(Collected data)
*** Block opens ***

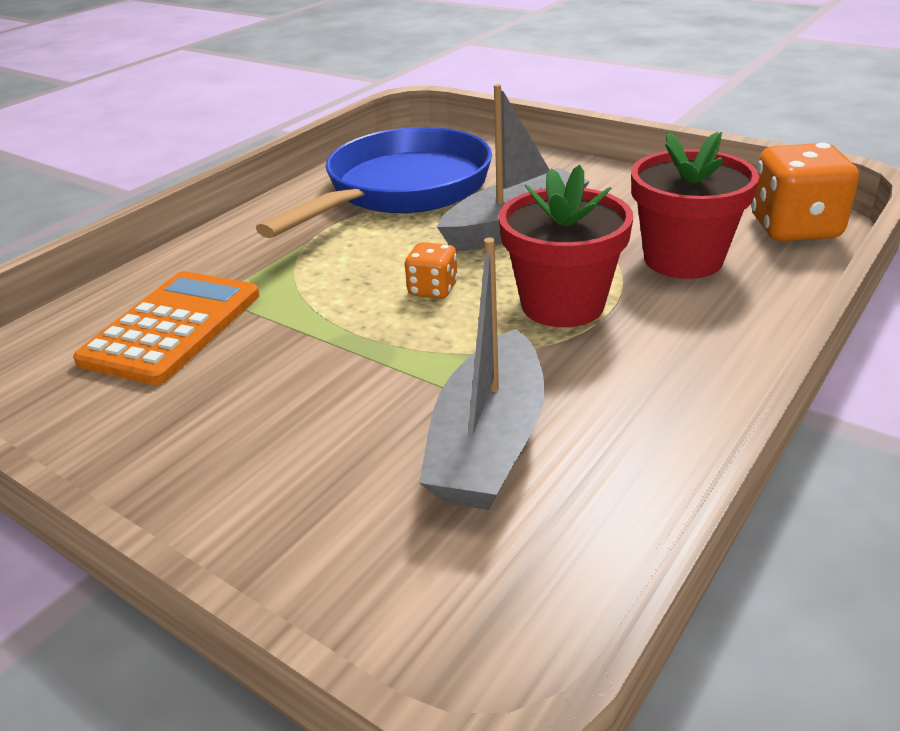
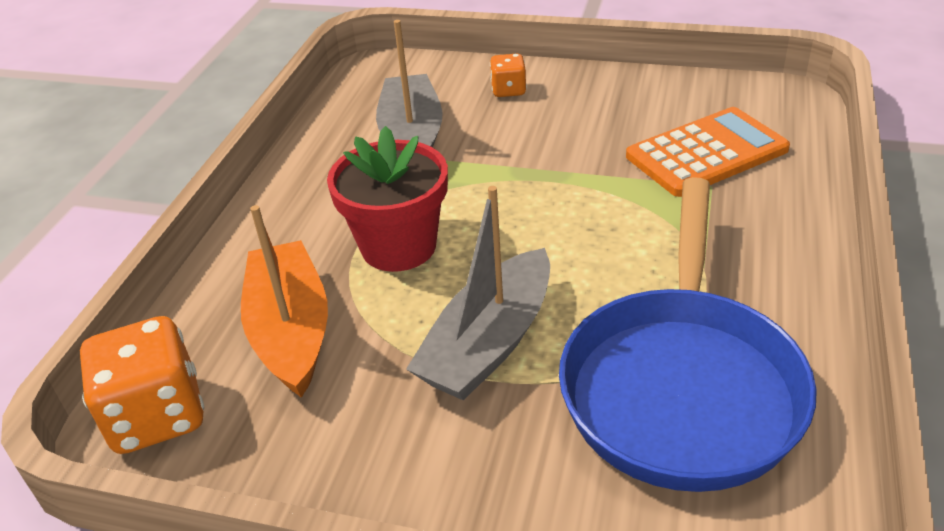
camera: 160 degrees right, 5 degrees up
orange calculator [73,271,259,385] -> orange calculator turned 120 degrees counterclockwise [626,107,790,197]
orange dice [405,242,458,299] -> orange dice moved to [490,54,527,97]
red flower pot [631,131,760,279] -> orange boat [241,205,328,398]

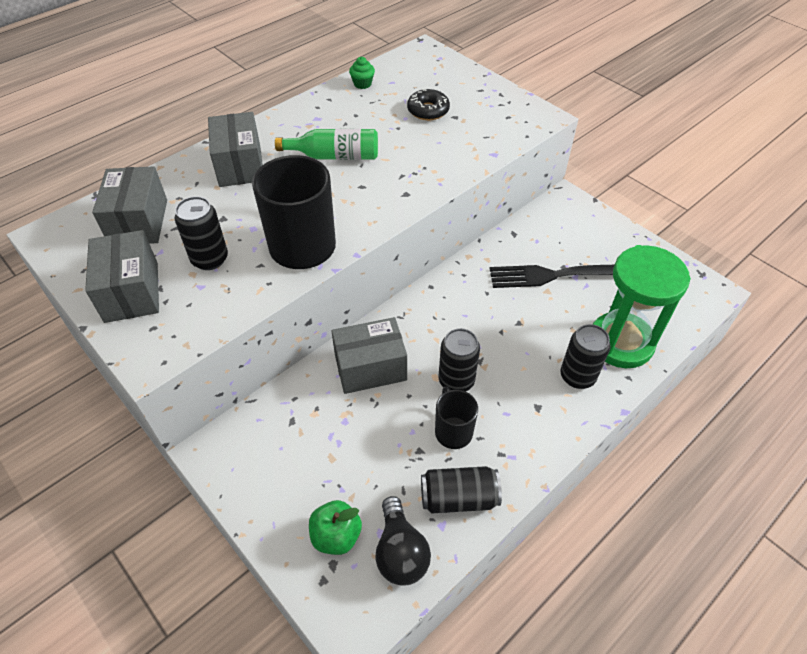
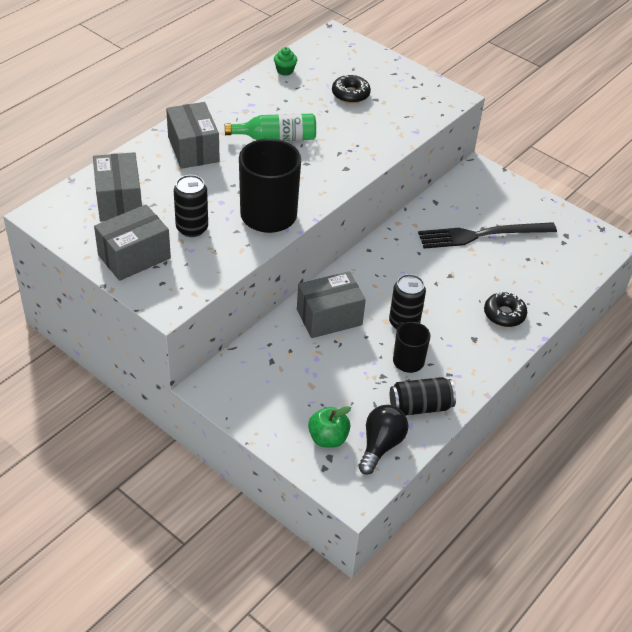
camera: 10 degrees left, 5 degrees down
grey box [85,230,159,323] -> grey box turned 75 degrees clockwise [94,205,171,281]
black light bulb [375,496,431,586] -> black light bulb turned 135 degrees counterclockwise [358,405,408,475]
black can [561,324,610,389] -> black donut [484,292,527,327]
green hourglass [593,245,691,368] -> none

*** Block closes ***

No pictures should appear in the copy, and each record above is to be returned exactly.

camera: 160 degrees right, 5 degrees up
orange calculator [73,271,259,385] -> orange calculator turned 120 degrees counterclockwise [626,107,790,197]
orange dice [405,242,458,299] -> orange dice moved to [490,54,527,97]
red flower pot [631,131,760,279] -> orange boat [241,205,328,398]

camera: 10 degrees left, 5 degrees down
grey box [85,230,159,323] -> grey box turned 75 degrees clockwise [94,205,171,281]
black light bulb [375,496,431,586] -> black light bulb turned 135 degrees counterclockwise [358,405,408,475]
black can [561,324,610,389] -> black donut [484,292,527,327]
green hourglass [593,245,691,368] -> none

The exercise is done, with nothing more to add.